## PROBLEM TO SOLVE
Write the data out again, word for word.

BEGIN

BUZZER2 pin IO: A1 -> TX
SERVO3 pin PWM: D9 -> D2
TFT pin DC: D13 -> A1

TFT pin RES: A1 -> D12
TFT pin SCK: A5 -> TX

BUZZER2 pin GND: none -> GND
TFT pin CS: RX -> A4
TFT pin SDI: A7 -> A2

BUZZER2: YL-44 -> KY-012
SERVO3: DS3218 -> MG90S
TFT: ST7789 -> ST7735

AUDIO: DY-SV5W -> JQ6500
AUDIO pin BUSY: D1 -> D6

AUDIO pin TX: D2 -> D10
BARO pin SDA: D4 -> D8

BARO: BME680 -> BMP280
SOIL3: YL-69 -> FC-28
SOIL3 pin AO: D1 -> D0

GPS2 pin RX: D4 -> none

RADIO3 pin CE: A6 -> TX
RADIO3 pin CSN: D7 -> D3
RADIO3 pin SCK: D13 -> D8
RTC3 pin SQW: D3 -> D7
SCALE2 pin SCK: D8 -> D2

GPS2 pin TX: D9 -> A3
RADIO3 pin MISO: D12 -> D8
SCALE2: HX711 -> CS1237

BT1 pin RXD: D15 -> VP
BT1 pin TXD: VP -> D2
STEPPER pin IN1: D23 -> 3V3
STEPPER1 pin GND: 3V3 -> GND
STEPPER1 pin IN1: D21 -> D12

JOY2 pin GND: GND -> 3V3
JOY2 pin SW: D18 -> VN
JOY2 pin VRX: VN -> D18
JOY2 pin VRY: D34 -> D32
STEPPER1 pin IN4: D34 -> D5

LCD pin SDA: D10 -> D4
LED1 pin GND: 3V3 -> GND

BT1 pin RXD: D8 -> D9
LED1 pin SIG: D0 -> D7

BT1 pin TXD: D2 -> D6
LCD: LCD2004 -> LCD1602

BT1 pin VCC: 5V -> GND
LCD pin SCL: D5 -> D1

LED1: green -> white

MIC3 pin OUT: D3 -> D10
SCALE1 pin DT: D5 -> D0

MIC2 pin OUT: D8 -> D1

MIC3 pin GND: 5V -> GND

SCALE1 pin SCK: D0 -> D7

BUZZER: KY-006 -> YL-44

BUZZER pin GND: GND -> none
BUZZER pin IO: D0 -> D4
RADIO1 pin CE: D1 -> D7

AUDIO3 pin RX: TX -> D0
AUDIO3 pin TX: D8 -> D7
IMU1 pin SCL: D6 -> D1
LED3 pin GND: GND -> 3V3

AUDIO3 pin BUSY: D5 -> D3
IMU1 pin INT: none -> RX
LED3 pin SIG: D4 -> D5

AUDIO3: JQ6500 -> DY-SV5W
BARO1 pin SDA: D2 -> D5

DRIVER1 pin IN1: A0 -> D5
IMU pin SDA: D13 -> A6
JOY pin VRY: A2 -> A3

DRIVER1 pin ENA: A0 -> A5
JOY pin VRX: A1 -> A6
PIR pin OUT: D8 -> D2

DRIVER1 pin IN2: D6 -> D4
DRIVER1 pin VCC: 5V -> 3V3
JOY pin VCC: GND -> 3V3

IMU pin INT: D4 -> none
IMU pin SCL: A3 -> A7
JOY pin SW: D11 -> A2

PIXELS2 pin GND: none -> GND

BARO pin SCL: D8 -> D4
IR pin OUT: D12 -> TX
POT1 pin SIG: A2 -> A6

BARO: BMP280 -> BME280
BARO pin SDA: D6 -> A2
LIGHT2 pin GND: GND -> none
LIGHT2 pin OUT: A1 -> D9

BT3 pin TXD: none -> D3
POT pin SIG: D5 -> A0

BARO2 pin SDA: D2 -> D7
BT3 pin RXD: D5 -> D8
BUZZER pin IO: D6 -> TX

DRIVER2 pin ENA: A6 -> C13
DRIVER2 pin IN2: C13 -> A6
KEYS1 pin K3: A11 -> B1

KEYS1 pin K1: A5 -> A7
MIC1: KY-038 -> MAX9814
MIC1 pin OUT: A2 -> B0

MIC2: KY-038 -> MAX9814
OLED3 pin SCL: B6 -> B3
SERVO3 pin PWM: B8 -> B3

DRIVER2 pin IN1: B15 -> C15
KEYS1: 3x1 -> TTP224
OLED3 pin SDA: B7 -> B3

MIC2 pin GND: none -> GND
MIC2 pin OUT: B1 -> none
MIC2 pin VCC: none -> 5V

END

## RESPONSE BOX
BUZZER2 pin IO: A1 -> TX
SERVO3 pin PWM: D9 -> D2
TFT pin DC: D13 -> A1

TFT pin RES: A1 -> D12
TFT pin SCK: A5 -> TX

BUZZER2 pin GND: none -> GND
TFT pin CS: RX -> A4
TFT pin SDI: A7 -> A2

BUZZER2: YL-44 -> KY-012
SERVO3: DS3218 -> MG90S
TFT: ST7789 -> ST7735

AUDIO: DY-SV5W -> JQ6500
AUDIO pin BUSY: D1 -> D6

AUDIO pin TX: D2 -> D10
BARO pin SDA: D4 -> D8

BARO: BME680 -> BMP280
SOIL3: YL-69 -> FC-28
SOIL3 pin AO: D1 -> D0

GPS2 pin RX: D4 -> none

RADIO3 pin CE: A6 -> TX
RADIO3 pin CSN: D7 -> D3
RADIO3 pin SCK: D13 -> D8
RTC3 pin SQW: D3 -> D7
SCALE2 pin SCK: D8 -> D2

GPS2 pin TX: D9 -> A3
RADIO3 pin MISO: D12 -> D8
SCALE2: HX711 -> CS1237

BT1 pin RXD: D15 -> VP
BT1 pin TXD: VP -> D2
STEPPER pin IN1: D23 -> 3V3
STEPPER1 pin GND: 3V3 -> GND
STEPPER1 pin IN1: D21 -> D12

JOY2 pin GND: GND -> 3V3
JOY2 pin SW: D18 -> VN
JOY2 pin VRX: VN -> D18
JOY2 pin VRY: D34 -> D32
STEPPER1 pin IN4: D34 -> D5

LCD pin SDA: D10 -> D4
LED1 pin GND: 3V3 -> GND

BT1 pin RXD: D8 -> D9
LED1 pin SIG: D0 -> D7

BT1 pin TXD: D2 -> D6
LCD: LCD2004 -> LCD1602

BT1 pin VCC: 5V -> GND
LCD pin SCL: D5 -> D1

LED1: green -> white

MIC3 pin OUT: D3 -> D10
SCALE1 pin DT: D5 -> D0

MIC2 pin OUT: D8 -> D1

MIC3 pin GND: 5V -> GND

SCALE1 pin SCK: D0 -> D7

BUZZER: KY-006 -> YL-44

BUZZER pin GND: GND -> none
BUZZER pin IO: D0 -> D4
RADIO1 pin CE: D1 -> D7

AUDIO3 pin RX: TX -> D0
AUDIO3 pin TX: D8 -> D7
IMU1 pin SCL: D6 -> D1
LED3 pin GND: GND -> 3V3

AUDIO3 pin BUSY: D5 -> D3
IMU1 pin INT: none -> RX
LED3 pin SIG: D4 -> D5

AUDIO3: JQ6500 -> DY-SV5W
BARO1 pin SDA: D2 -> D5

DRIVER1 pin IN1: A0 -> D5
IMU pin SDA: D13 -> A6
JOY pin VRY: A2 -> A3

DRIVER1 pin ENA: A0 -> A5
JOY pin VRX: A1 -> A6
PIR pin OUT: D8 -> D2

DRIVER1 pin IN2: D6 -> D4
DRIVER1 pin VCC: 5V -> 3V3
JOY pin VCC: GND -> 3V3

IMU pin INT: D4 -> none
IMU pin SCL: A3 -> A7
JOY pin SW: D11 -> A2

PIXELS2 pin GND: none -> GND

BARO pin SCL: D8 -> D4
IR pin OUT: D12 -> TX
POT1 pin SIG: A2 -> A6

BARO: BMP280 -> BME280
BARO pin SDA: D6 -> A2
LIGHT2 pin GND: GND -> none
LIGHT2 pin OUT: A1 -> D9

BT3 pin TXD: none -> D3
POT pin SIG: D5 -> A0

BARO2 pin SDA: D2 -> D7
BT3 pin RXD: D5 -> D8
BUZZER pin IO: D6 -> TX

DRIVER2 pin ENA: A6 -> C13
DRIVER2 pin IN2: C13 -> A6
KEYS1 pin K3: A11 -> B1

KEYS1 pin K1: A5 -> A7
MIC1: KY-038 -> MAX9814
MIC1 pin OUT: A2 -> B0

MIC2: KY-038 -> MAX9814
OLED3 pin SCL: B6 -> B3
SERVO3 pin PWM: B8 -> B3

DRIVER2 pin IN1: B15 -> C15
KEYS1: 3x1 -> TTP224
OLED3 pin SDA: B7 -> B3

MIC2 pin GND: none -> GND
MIC2 pin OUT: B1 -> none
MIC2 pin VCC: none -> 5V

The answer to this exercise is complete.